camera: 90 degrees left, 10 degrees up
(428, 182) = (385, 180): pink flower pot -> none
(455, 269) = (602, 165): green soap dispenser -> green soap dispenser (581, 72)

---

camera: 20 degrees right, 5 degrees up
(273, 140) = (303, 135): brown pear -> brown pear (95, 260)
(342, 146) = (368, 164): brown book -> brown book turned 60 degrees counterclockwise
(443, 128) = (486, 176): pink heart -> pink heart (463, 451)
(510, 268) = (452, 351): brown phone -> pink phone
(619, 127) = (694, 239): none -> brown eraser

Exercise:
Wherever the string "camera" occurs in the records, copy the line it is in.

Solution below:
camera: 90 degrees left, 10 degrees up
camera: 20 degrees right, 5 degrees up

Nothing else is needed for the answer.